Assigned task | From the line that contains "kielich/biały 438 49" to the last line of the records below, retype each line exactly; leave out everything else.

The data |
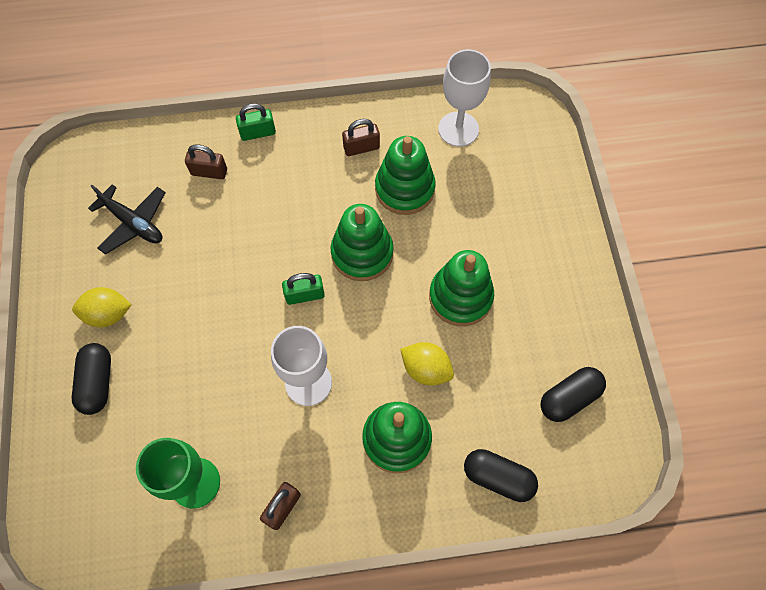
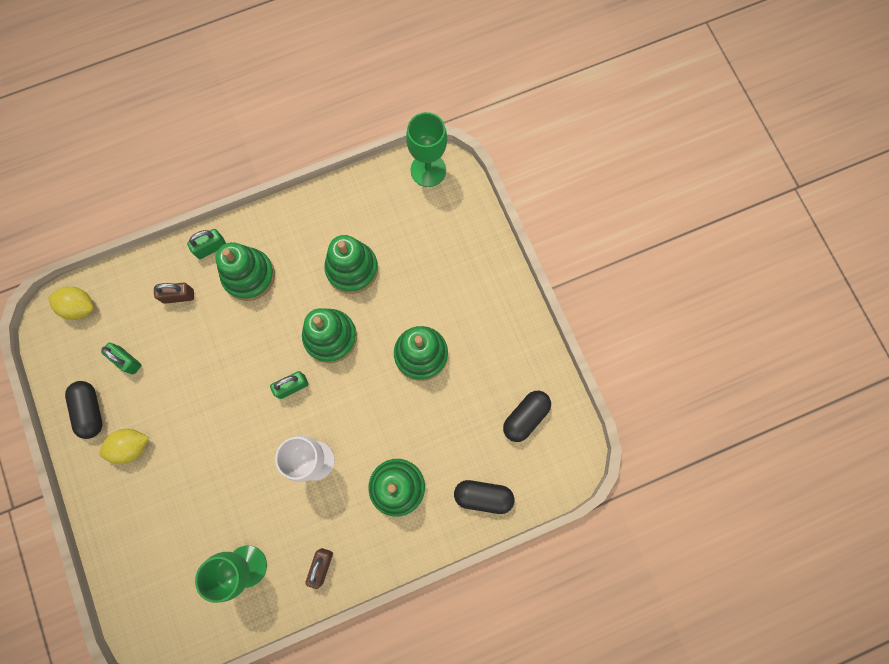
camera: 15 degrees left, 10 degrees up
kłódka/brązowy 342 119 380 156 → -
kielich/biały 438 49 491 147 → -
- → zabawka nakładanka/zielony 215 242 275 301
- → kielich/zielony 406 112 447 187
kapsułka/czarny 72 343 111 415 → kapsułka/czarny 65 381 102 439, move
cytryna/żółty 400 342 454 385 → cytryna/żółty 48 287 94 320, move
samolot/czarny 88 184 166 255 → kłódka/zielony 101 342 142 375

Answer to this exercise |
kielich/biały 438 49 491 147 → -
- → zabawka nakładanka/zielony 215 242 275 301
- → kielich/zielony 406 112 447 187
kapsułka/czarny 72 343 111 415 → kapsułka/czarny 65 381 102 439, move
cytryna/żółty 400 342 454 385 → cytryna/żółty 48 287 94 320, move
samolot/czarny 88 184 166 255 → kłódka/zielony 101 342 142 375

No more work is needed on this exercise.